# Your assignment
The lines to retype are the one with "brown padlock [468,215,518,292]" and all that follow it to the end of the entries below; copy them exactly and nothing else.
-------
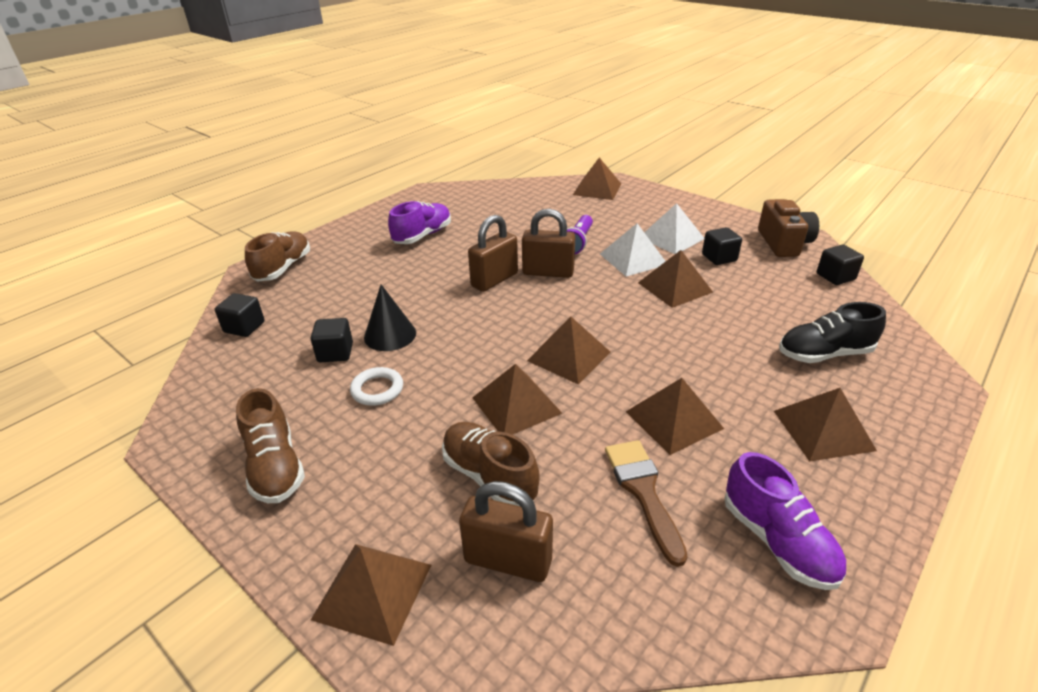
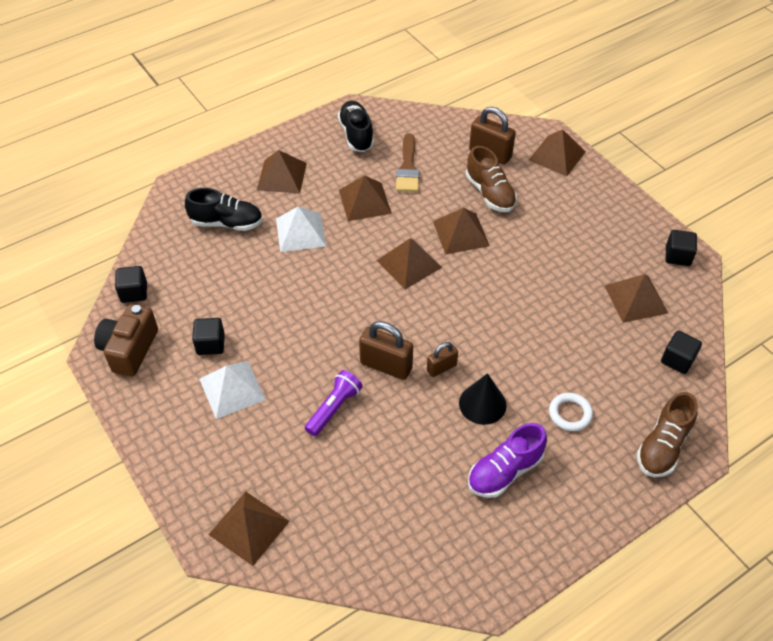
camera: 165 degrees left, 15 degrees up
brown shoe [236,388,305,503] -> none
black cube [311,318,353,362] -> black cube moved to [666,230,697,266]
white ring [350,367,403,406] -> white ring moved to [549,393,593,431]
black cone [364,284,416,351] -> black cone moved to [459,373,507,425]
brown padlock [468,215,518,292] -> brown padlock [427,342,458,377], size x0.59
white pyramid [600,223,666,277] -> white pyramid moved to [276,206,326,252]
brown pyramid [638,250,713,308] -> brown pyramid moved to [605,274,668,323]
purple shoe [724,452,846,590] -> black shoe [338,101,374,152]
-------
# Output for this exercise
brown padlock [468,215,518,292] -> brown padlock [427,342,458,377], size x0.59
white pyramid [600,223,666,277] -> white pyramid moved to [276,206,326,252]
brown pyramid [638,250,713,308] -> brown pyramid moved to [605,274,668,323]
purple shoe [724,452,846,590] -> black shoe [338,101,374,152]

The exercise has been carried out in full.